* _Task directions_: An exact copy of every record is needed, with the pictures left out.

Records from a data collection:
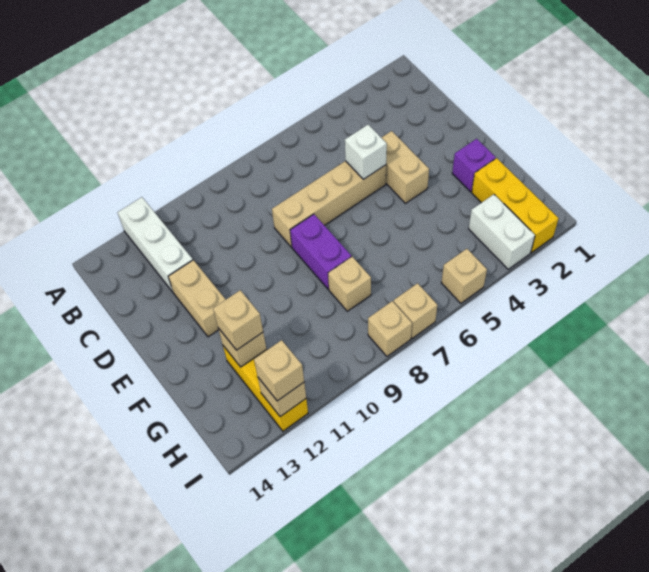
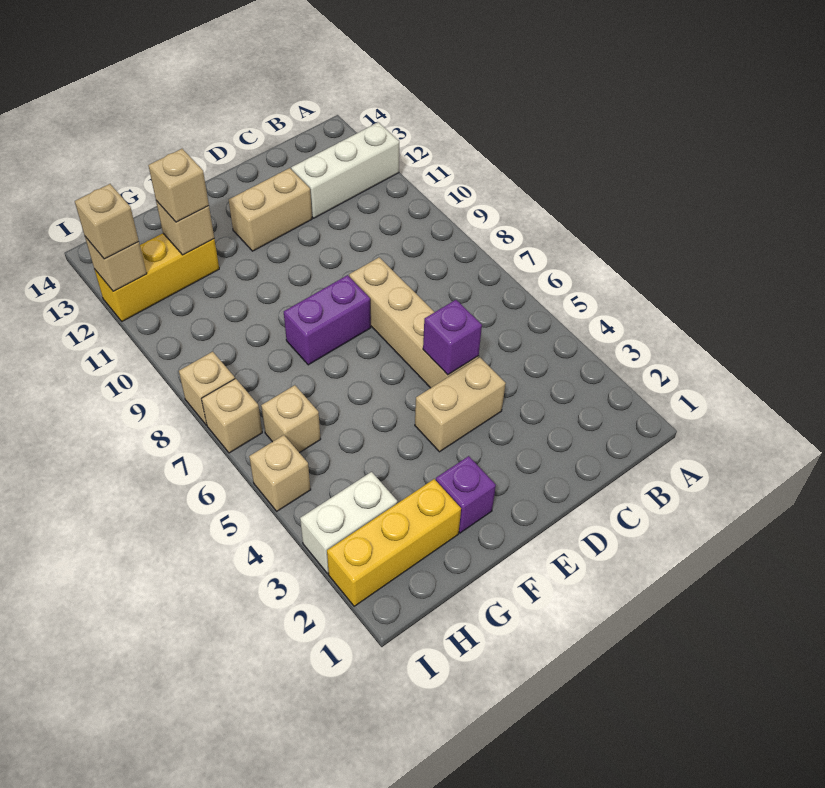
white brick D5 level 2 -> purple brick D5 level 2
tan brick G8 level 1 -> tan brick H6 level 1

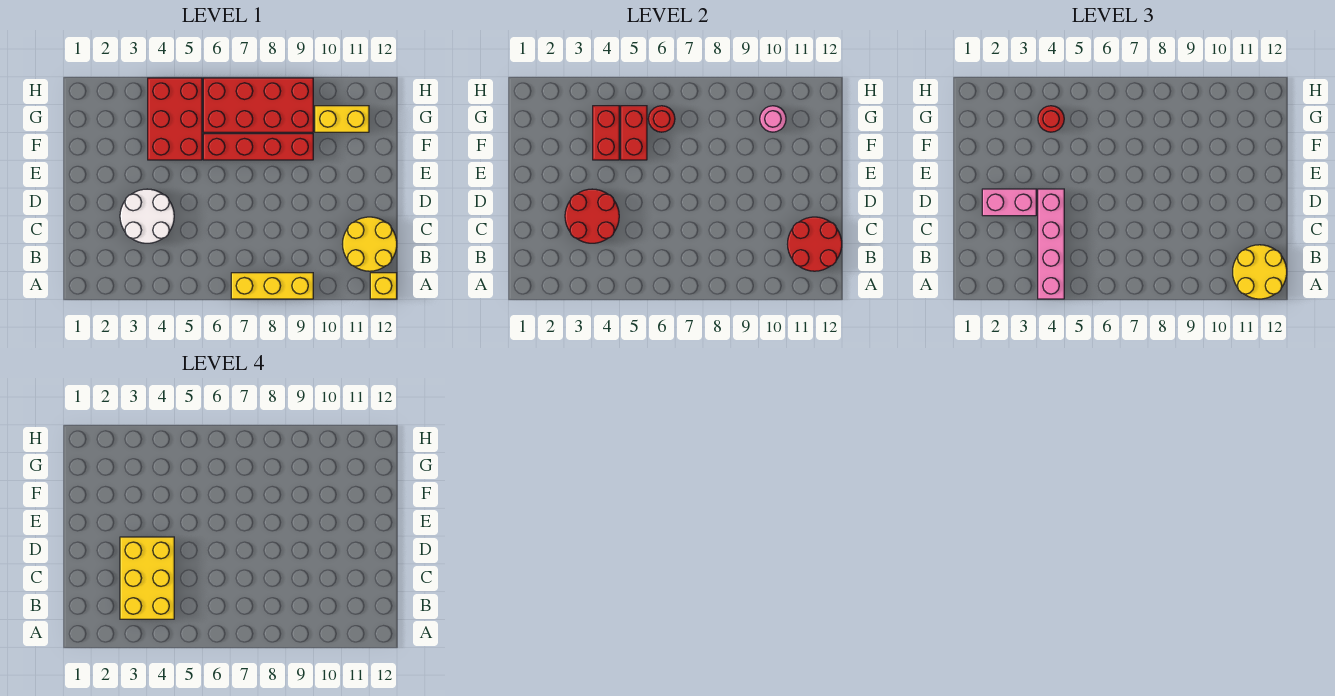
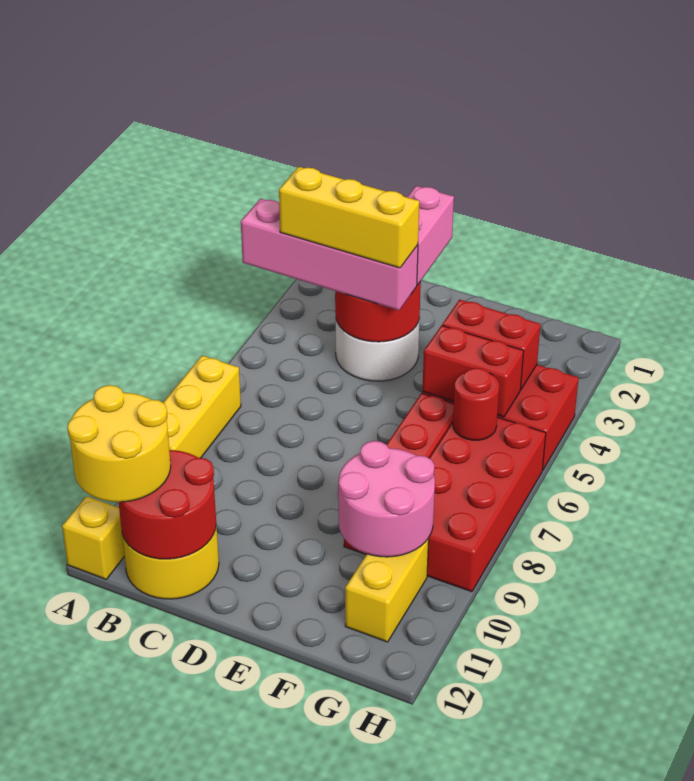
yellow brick B3:D4 level 4 -> yellow brick B4:D4 level 4
red round brick G4 level 3 -> none
pink round brick G10 level 2 -> pink round brick F9:G10 level 2

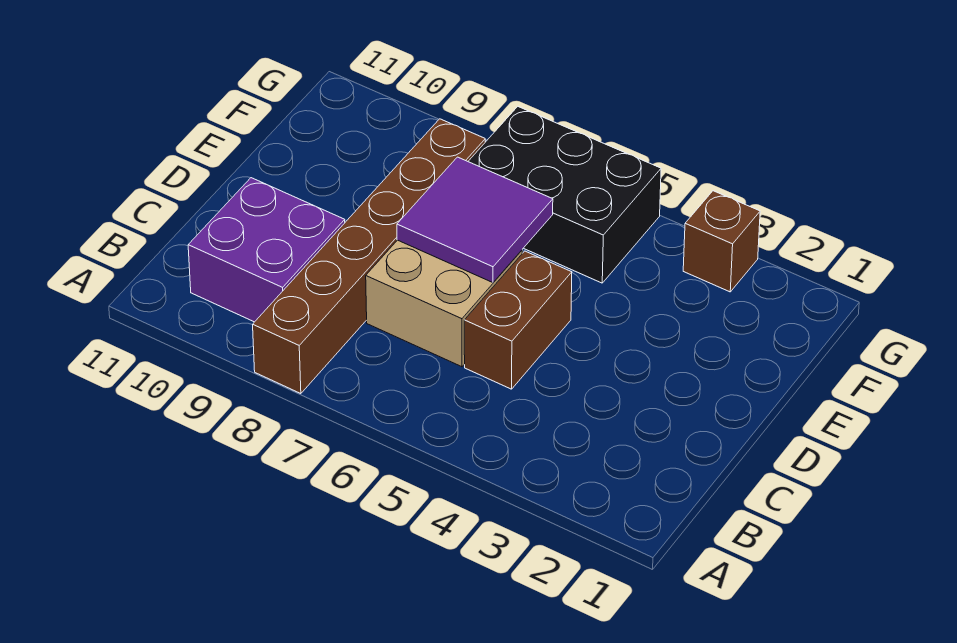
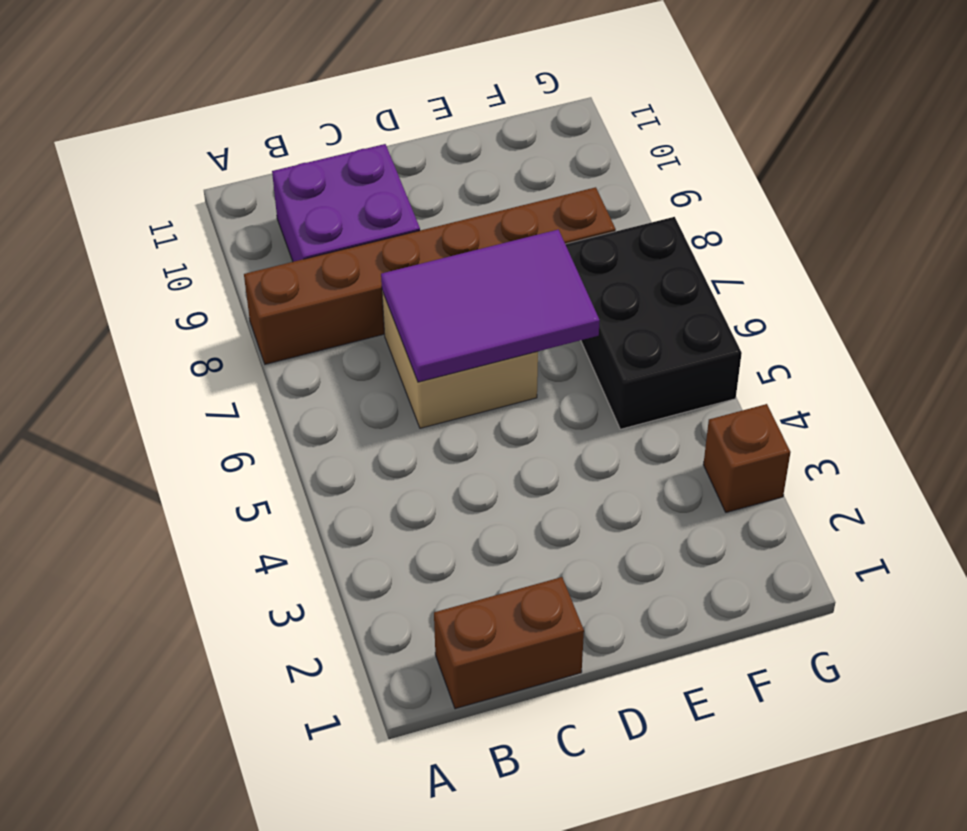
brown brick C5:D5 level 1 -> brown brick B1:C1 level 1
purple tile D6:E7 level 2 -> purple tile C6:E7 level 2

* _Result for this task_:
white brick D5 level 2 -> purple brick D5 level 2
tan brick G8 level 1 -> tan brick H6 level 1

yellow brick B3:D4 level 4 -> yellow brick B4:D4 level 4
red round brick G4 level 3 -> none
pink round brick G10 level 2 -> pink round brick F9:G10 level 2

brown brick C5:D5 level 1 -> brown brick B1:C1 level 1
purple tile D6:E7 level 2 -> purple tile C6:E7 level 2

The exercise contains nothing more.